**Request**: In the data below, find the line containing "(273, 190) = (186, 278): red"; transcribe it and each line after it exactly, through the last, skipping pictures.
+++
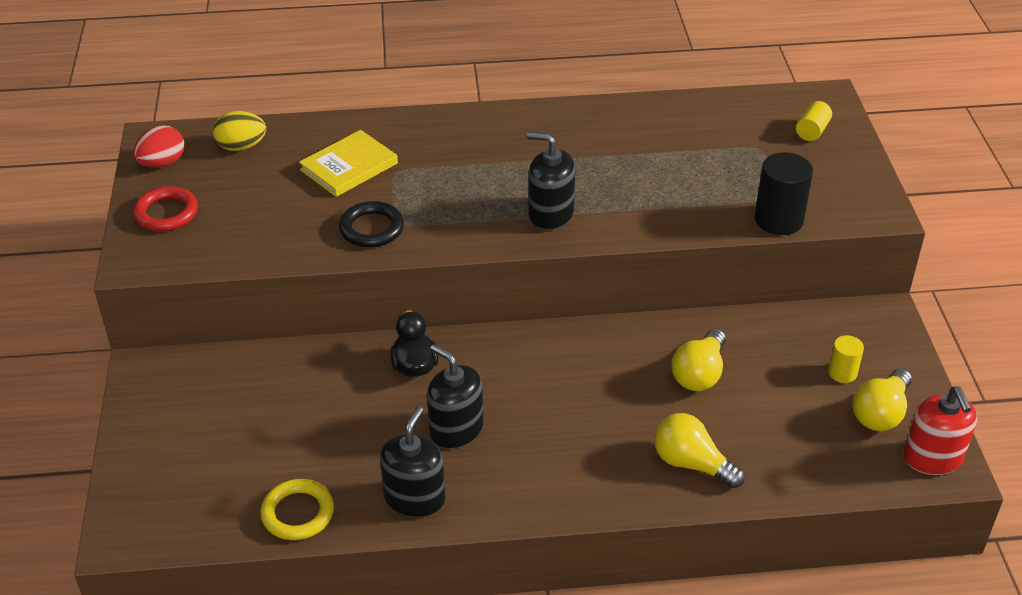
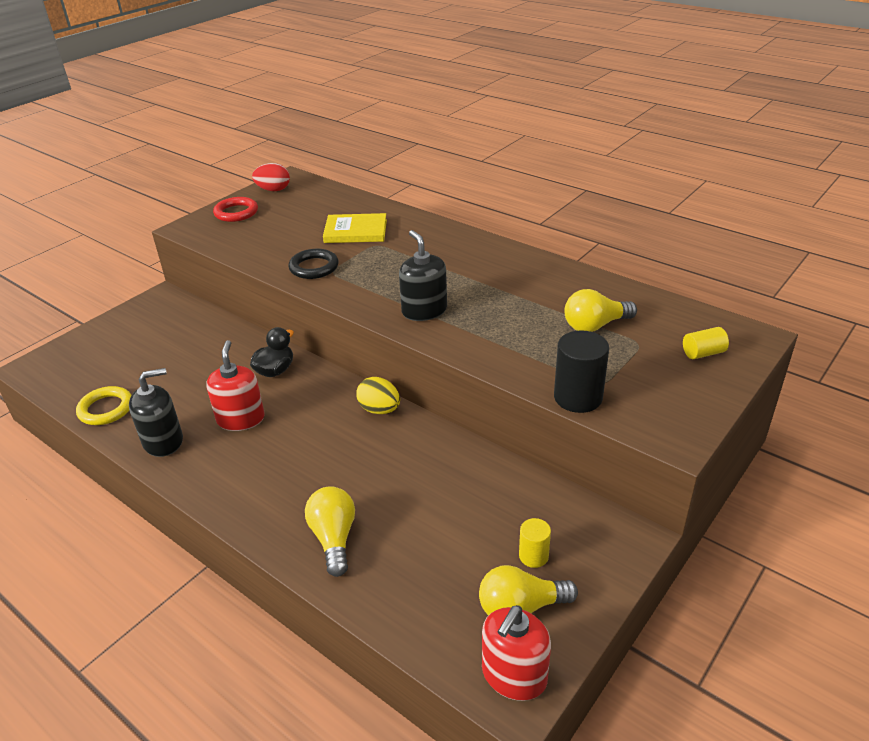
camera: 45 degrees right, 5 degrees down
(241, 146) = (321, 198): yellow egg -> yellow egg (379, 410)
(456, 429) = (241, 419): black soap dispenser -> red soap dispenser
(699, 374) = (427, 484): yellow light bulb -> yellow light bulb (595, 326)

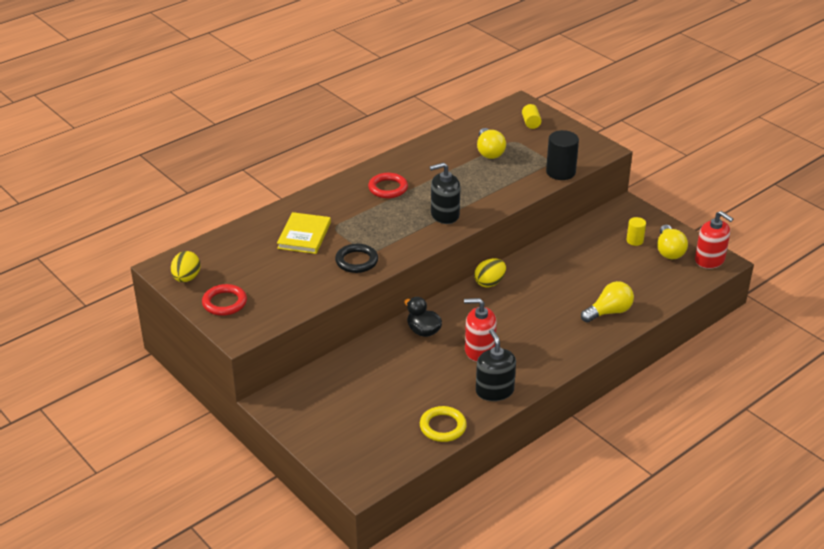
camera: 80 degrees left, 0 degrees up
(273, 190) = (186, 278): red egg -> yellow egg
(334, 538) = (609, 312): yellow light bulb -> yellow light bulb turned 150 degrees clockwise
(467, 264) = (388, 188): none -> red ring

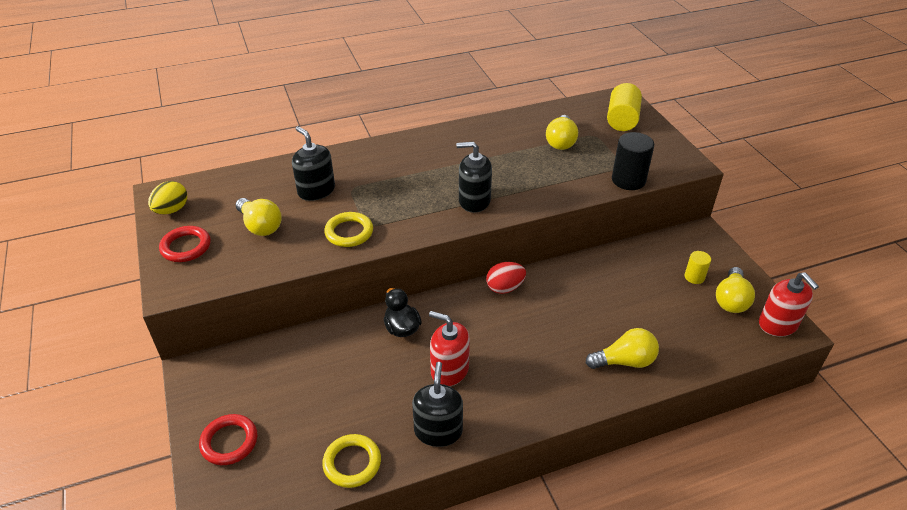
camera: 20 degrees right, 5 degrees up
(277, 273) = (260, 226): none -> yellow light bulb
(304, 235) = (316, 191): yellow book -> black soap dispenser
(356, 261) = (349, 232): black ring -> yellow ring
(388, 188) = (432, 158): red ring -> red ring (229, 442)
(489, 283) = (505, 288): yellow egg -> red egg
(531, 123) = (622, 120): yellow cylinder -> yellow cylinder, size x1.75

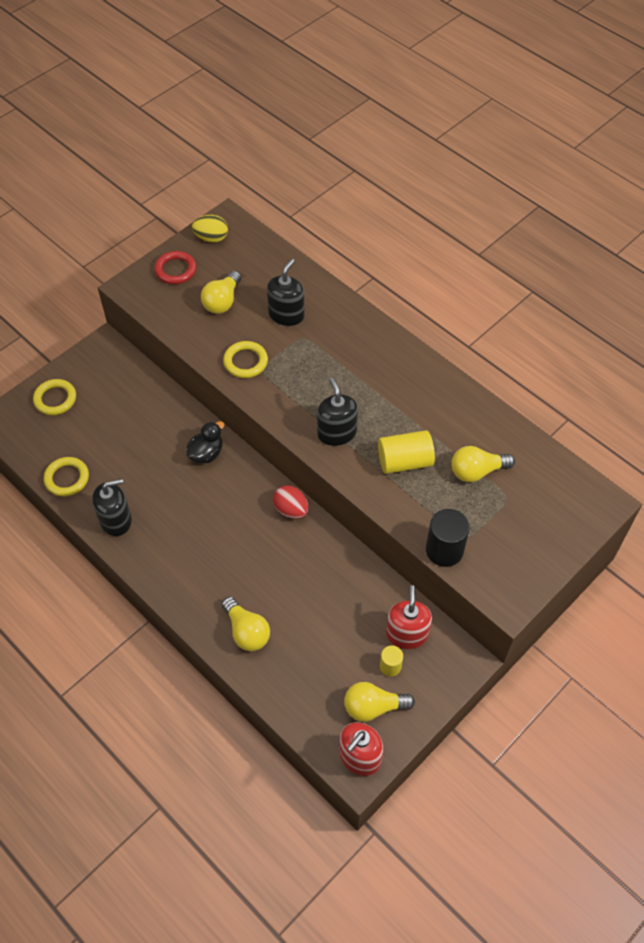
camera: 65 degrees right, 15 degrees up
(229, 442) = (55, 399): red ring -> yellow ring
(449, 370) = (177, 504): red soap dispenser -> red soap dispenser (406, 634)
(622, 120) = (556, 516): yellow cylinder -> yellow cylinder (404, 461)

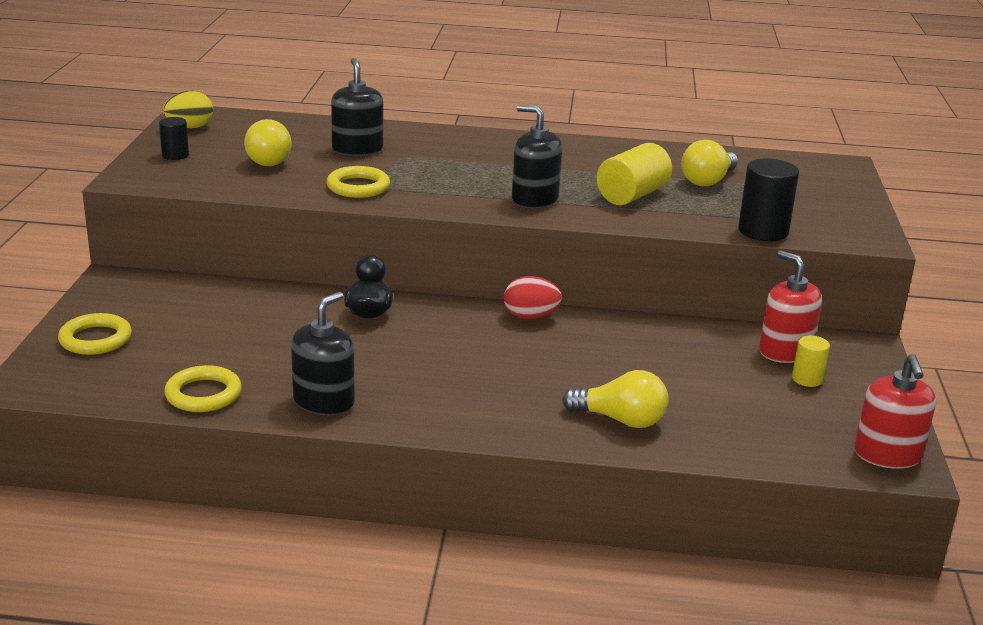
camera: 40 degrees left, 30 degrees down
(175, 270) = (175, 155): red ring -> black cylinder
(373, 707) = (839, 414): yellow light bulb -> none

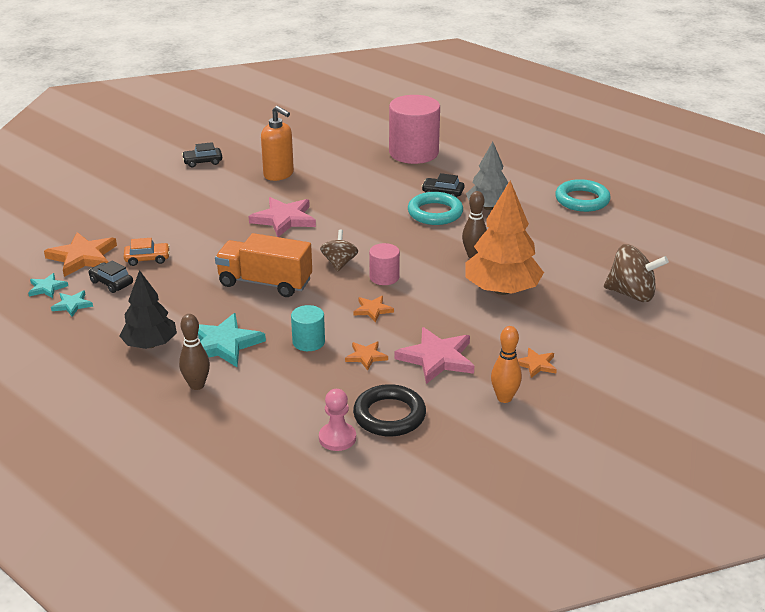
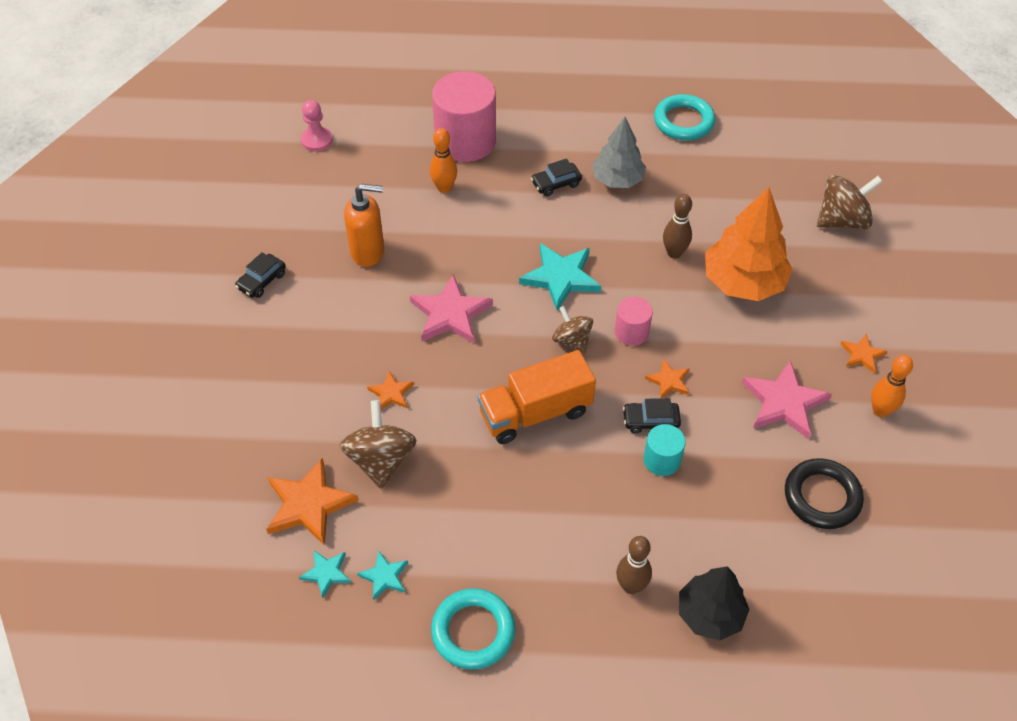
camera: 40 degrees left, 20 degrees up
(111, 283) = (386, 518): black car -> black car (650, 421)
(147, 259) = (380, 460): orange car -> brown spinning top
(150, 344) = (527, 569): black tree -> black tree (710, 614)
(223, 344) = (593, 518): turquoise star -> turquoise star (561, 277)
(337, 438) = (813, 554): pink pawn -> pink pawn (317, 140)
(366, 356) = (728, 442): orange star -> orange star (391, 393)
(367, 167) = (444, 188): none -> orange bowling pin
(435, 213) = (579, 216): turquoise ring -> turquoise ring (473, 631)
+++
**Response below**:
(273, 190) = (186, 278): red egg -> yellow egg
(334, 538) = (609, 312): yellow light bulb -> yellow light bulb turned 150 degrees clockwise
(467, 264) = (388, 188): none -> red ring

camera: 20 degrees right, 5 degrees up
(277, 273) = (260, 226): none -> yellow light bulb
(304, 235) = (316, 191): yellow book -> black soap dispenser
(356, 261) = (349, 232): black ring -> yellow ring
(388, 188) = (432, 158): red ring -> red ring (229, 442)
(489, 283) = (505, 288): yellow egg -> red egg
(531, 123) = (622, 120): yellow cylinder -> yellow cylinder, size x1.75

camera: 65 degrees right, 15 degrees up
(229, 442) = (55, 399): red ring -> yellow ring
(449, 370) = (177, 504): red soap dispenser -> red soap dispenser (406, 634)
(622, 120) = (556, 516): yellow cylinder -> yellow cylinder (404, 461)

camera: 40 degrees left, 30 degrees down
(175, 270) = (175, 155): red ring -> black cylinder
(373, 707) = (839, 414): yellow light bulb -> none

camera: 40 degrees left, 20 degrees up
(111, 283) = (386, 518): black car -> black car (650, 421)
(147, 259) = (380, 460): orange car -> brown spinning top
(150, 344) = (527, 569): black tree -> black tree (710, 614)
(223, 344) = (593, 518): turquoise star -> turquoise star (561, 277)
(337, 438) = (813, 554): pink pawn -> pink pawn (317, 140)
(366, 356) = (728, 442): orange star -> orange star (391, 393)
(367, 167) = (444, 188): none -> orange bowling pin
(435, 213) = (579, 216): turquoise ring -> turquoise ring (473, 631)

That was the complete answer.